# Problem requirements:
Repeat, word for word, all the data that follows, and exclude the pictures.

# Available data:
=== Section Start ===

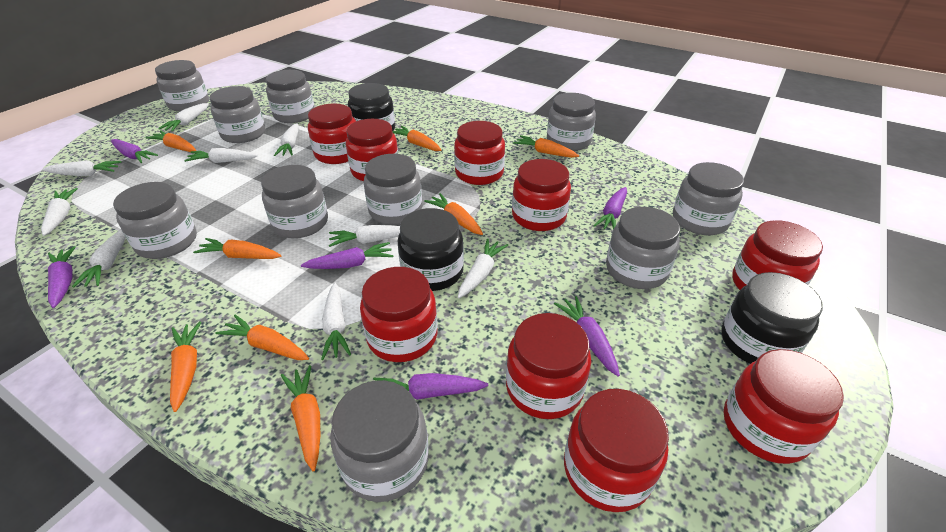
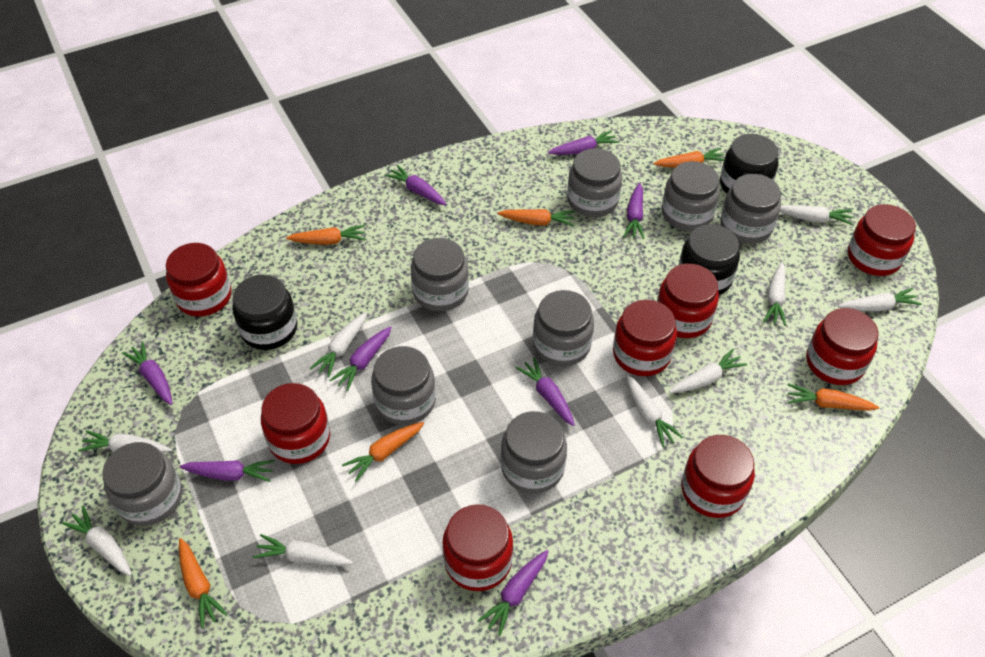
grey jar: 10 -> 8
orange carrot: 8 -> 6
purple carrot: 6 -> 8
red jar: 9 -> 8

=== Section End ===

# Solution:
grey jar: 10 -> 8
orange carrot: 8 -> 6
purple carrot: 6 -> 8
red jar: 9 -> 8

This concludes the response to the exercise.